▶ WHAT NEEDS TO BE DONE:
Locate the line bearing "U11: OR 74LS32" in the material below, then reproduce it and each following line up to and including the line bearing "U21: NOR CD4001".

▶ INPUT DATA:

--------------------------------------------------

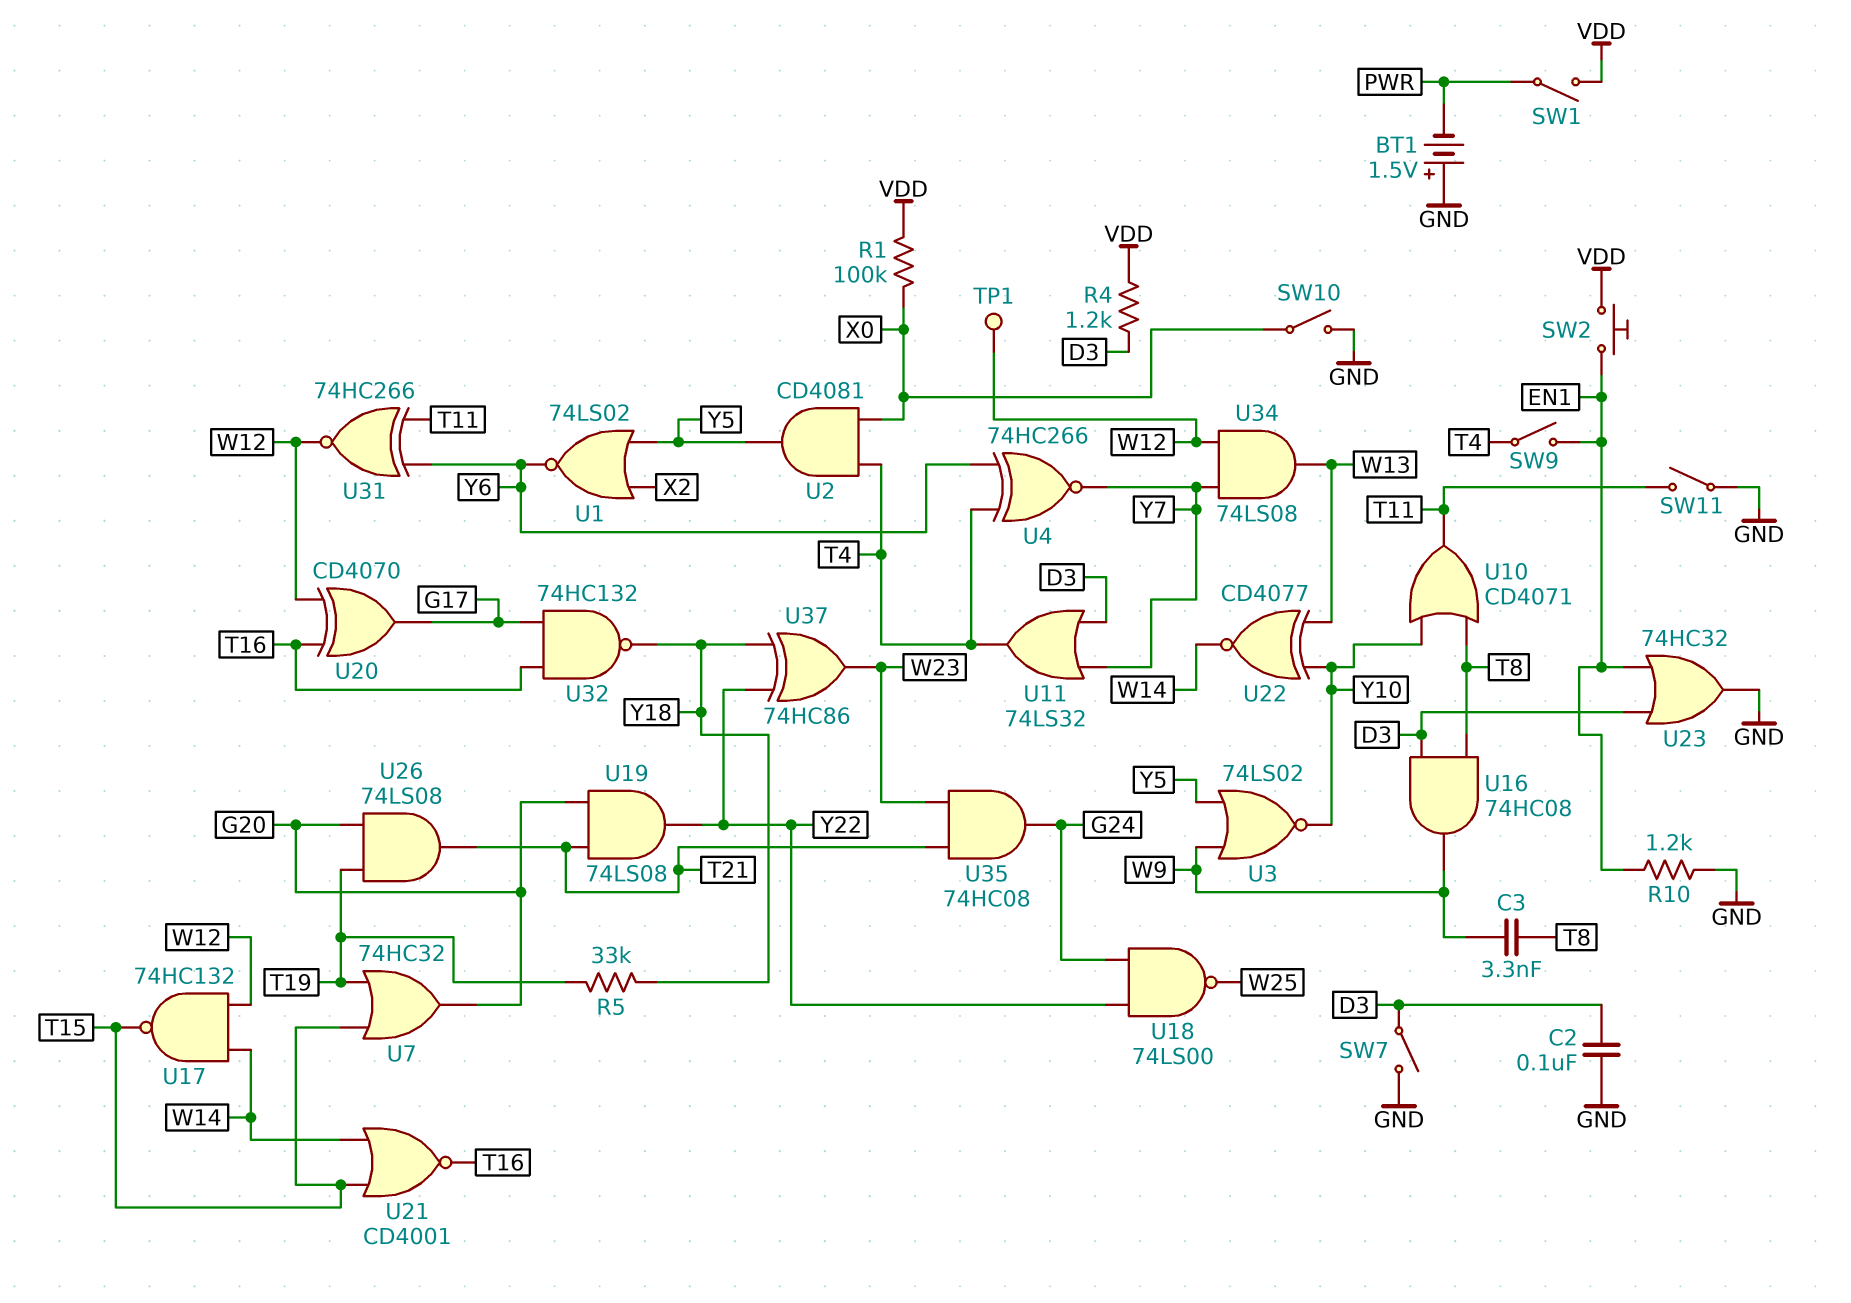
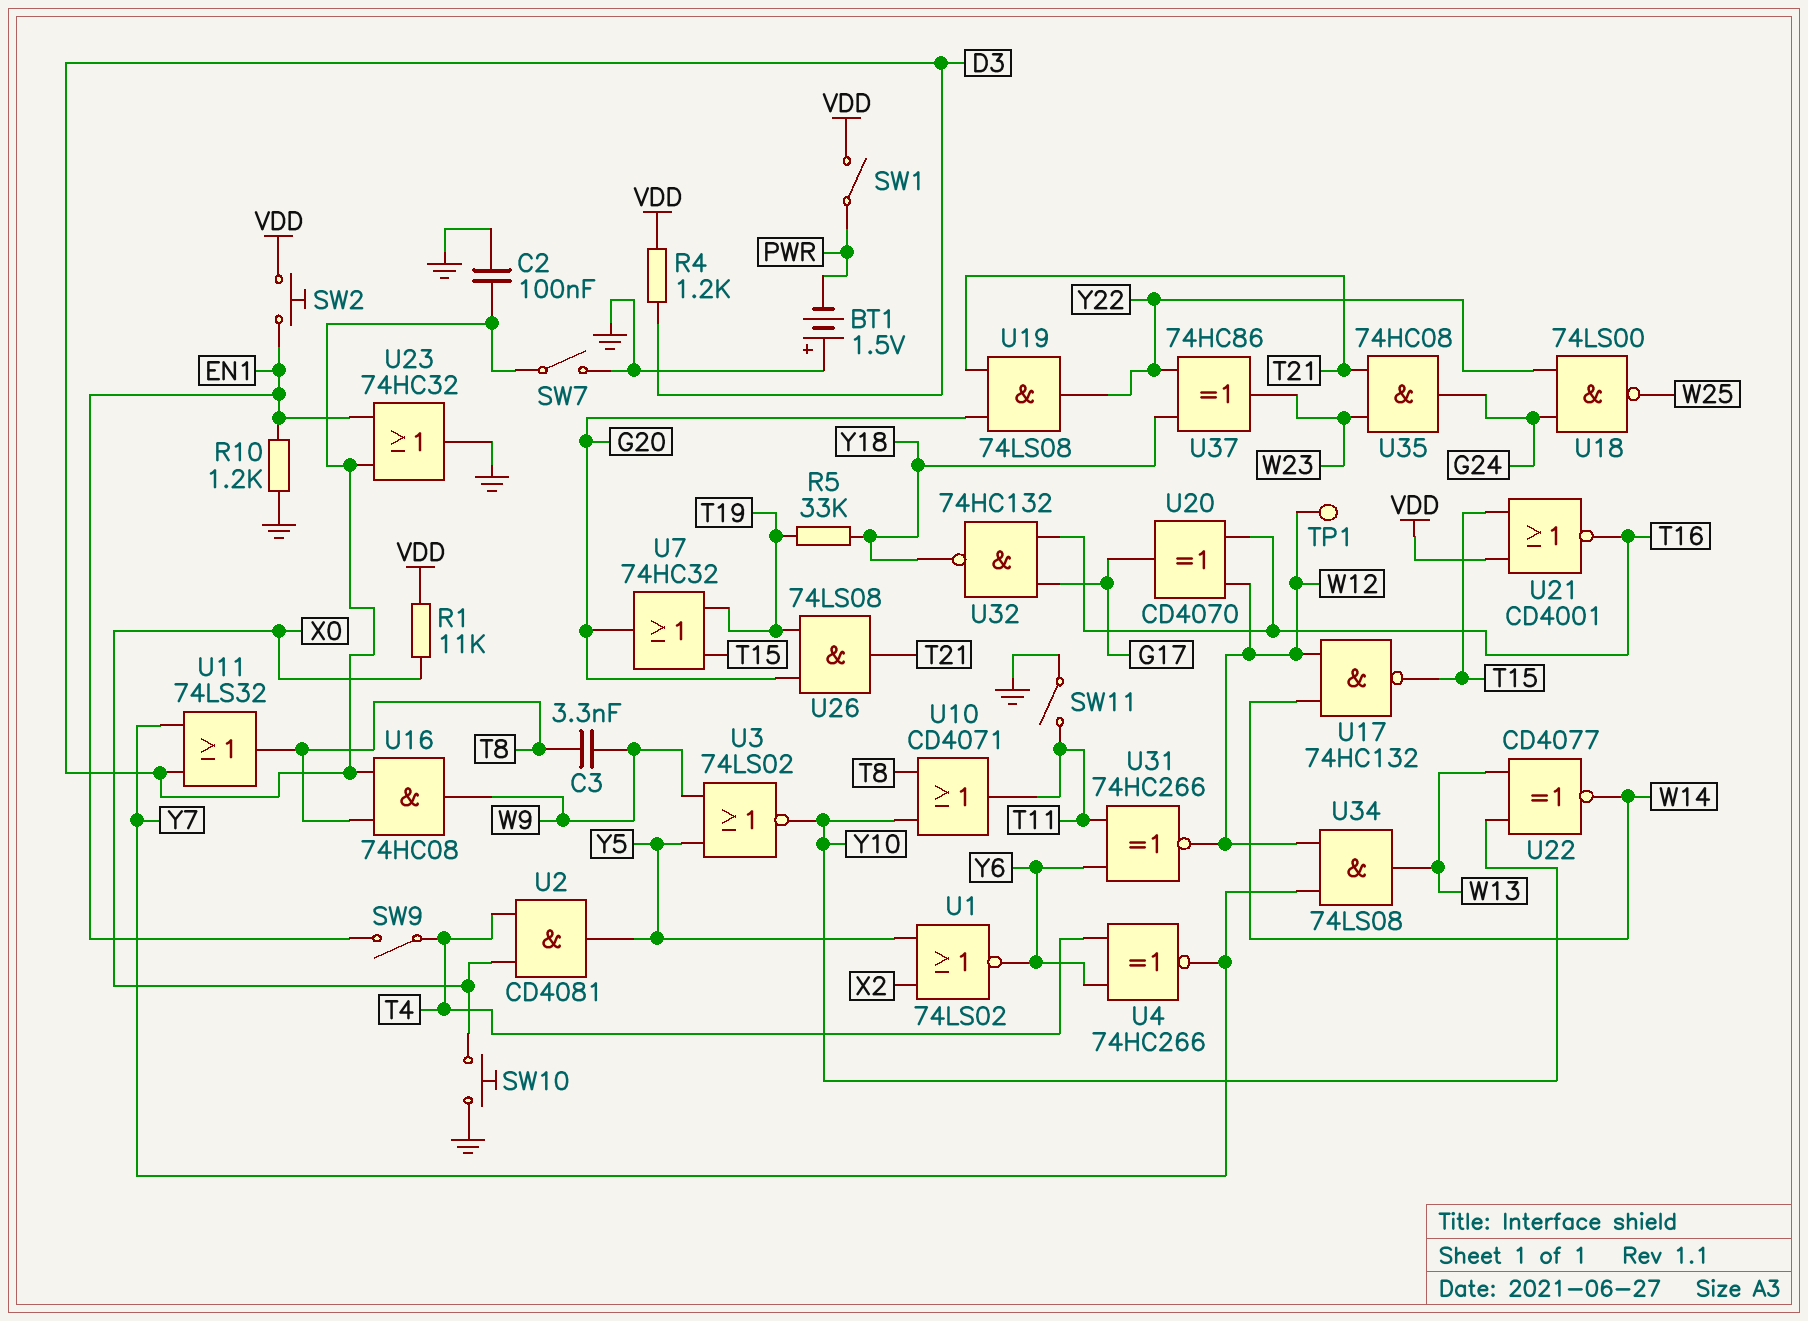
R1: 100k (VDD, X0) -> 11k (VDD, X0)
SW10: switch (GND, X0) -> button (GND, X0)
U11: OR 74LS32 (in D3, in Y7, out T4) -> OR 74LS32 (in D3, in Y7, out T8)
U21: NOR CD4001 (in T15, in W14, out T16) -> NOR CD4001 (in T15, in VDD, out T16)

--------------------------------------------------

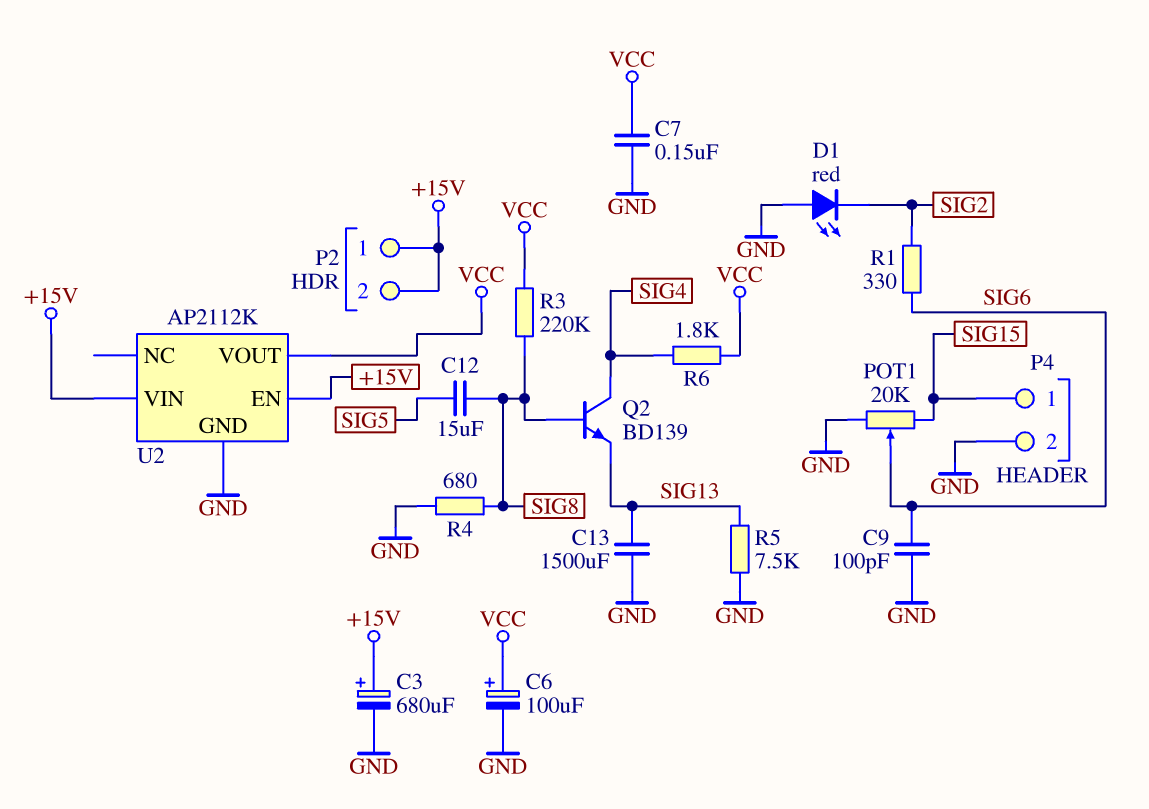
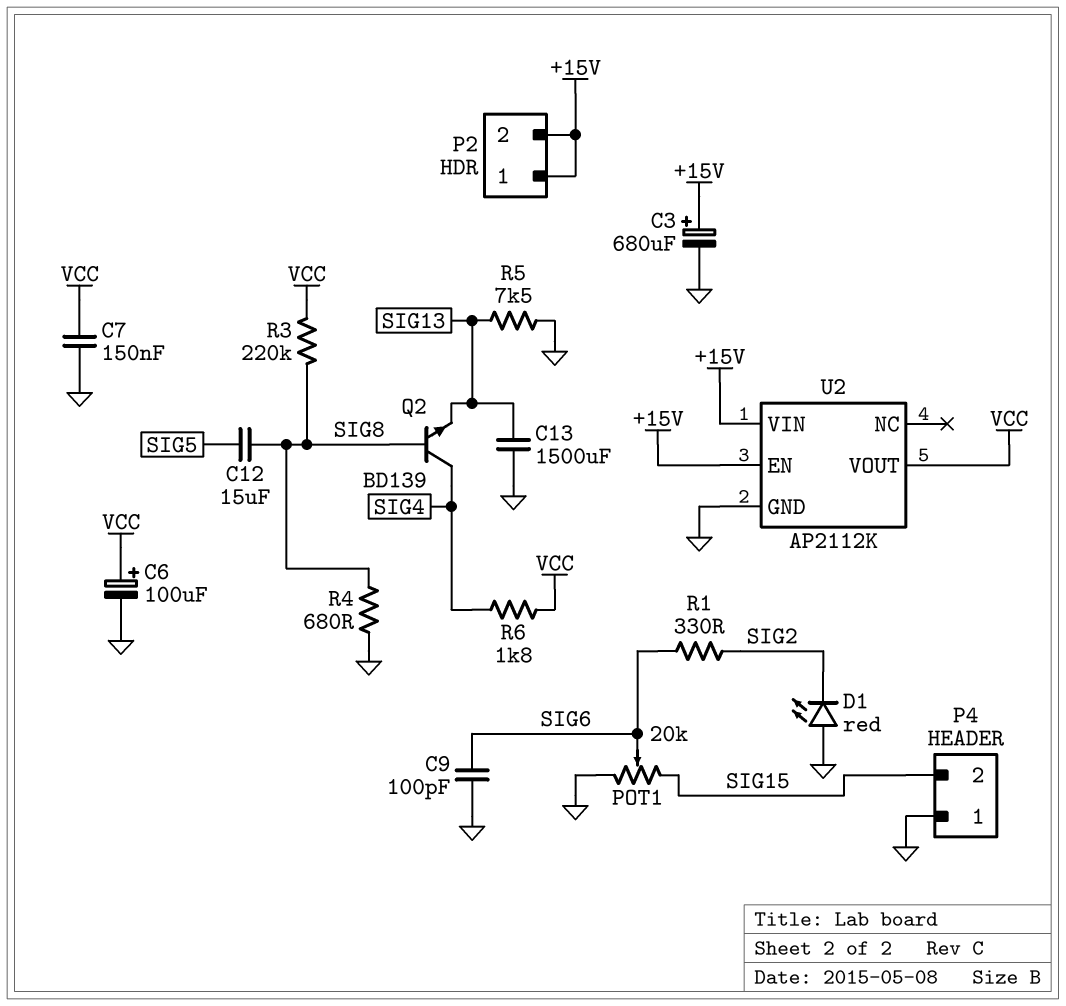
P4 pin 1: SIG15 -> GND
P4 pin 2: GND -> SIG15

--------------------------------------------------

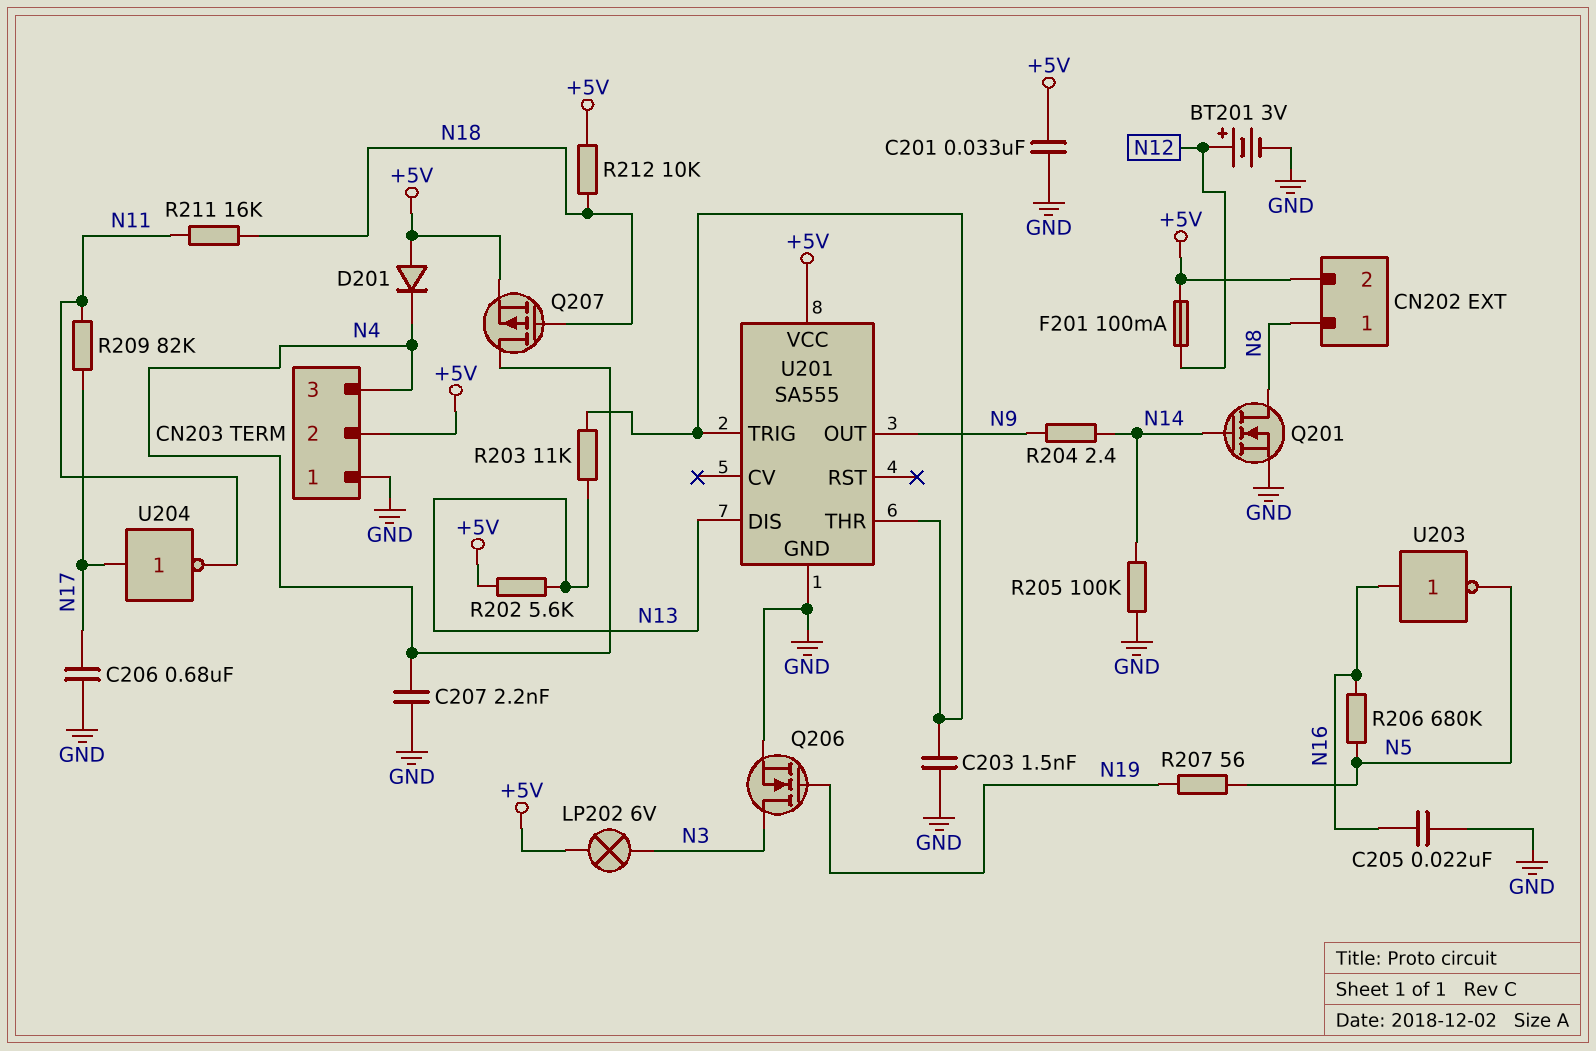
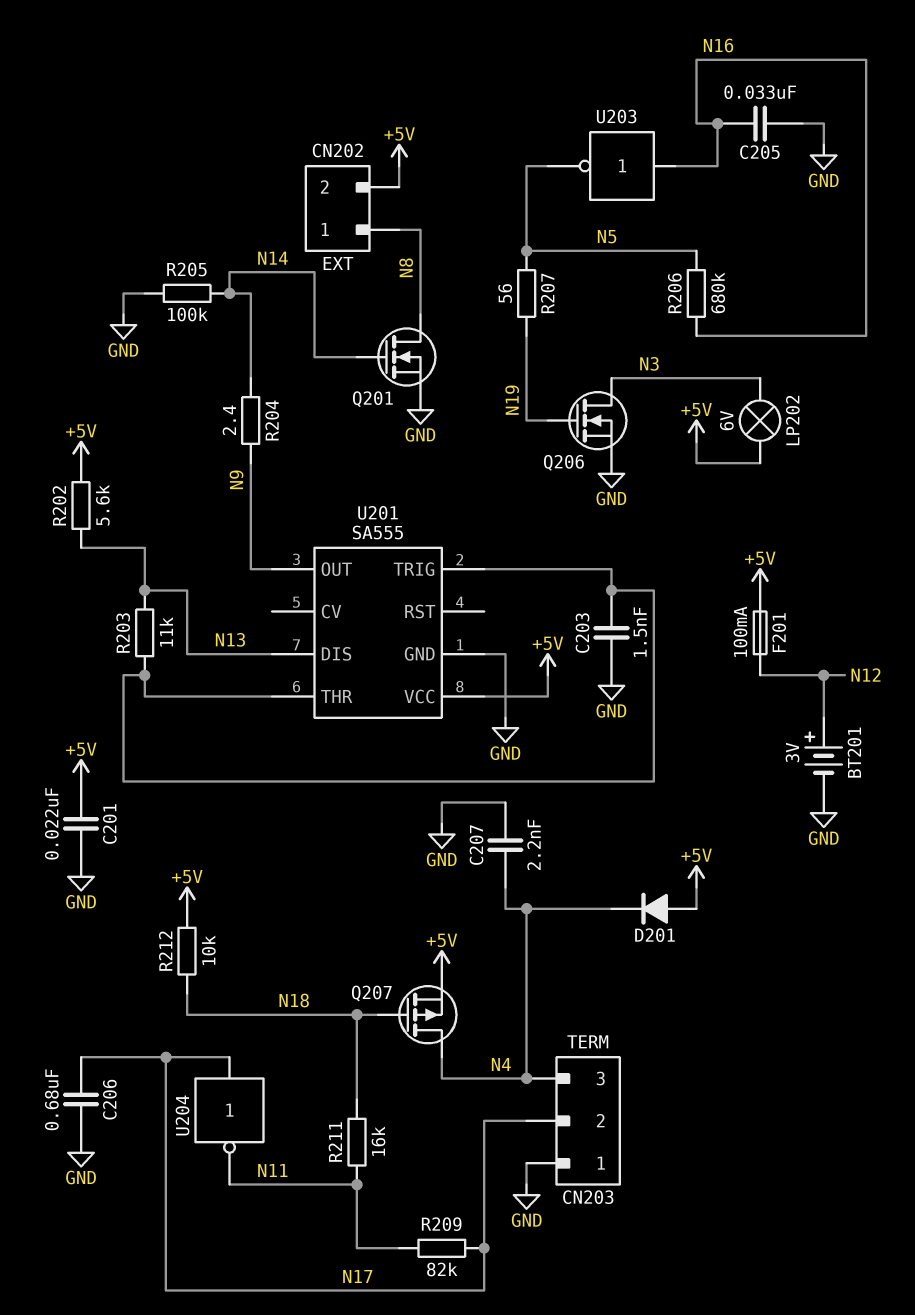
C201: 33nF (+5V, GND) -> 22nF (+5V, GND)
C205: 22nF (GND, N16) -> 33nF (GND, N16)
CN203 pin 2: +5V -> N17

--------------------------------------------------

▶ ANSWER:
U11: OR 74LS32 (in D3, in Y7, out T4) -> OR 74LS32 (in D3, in Y7, out T8)
U21: NOR CD4001 (in T15, in W14, out T16) -> NOR CD4001 (in T15, in VDD, out T16)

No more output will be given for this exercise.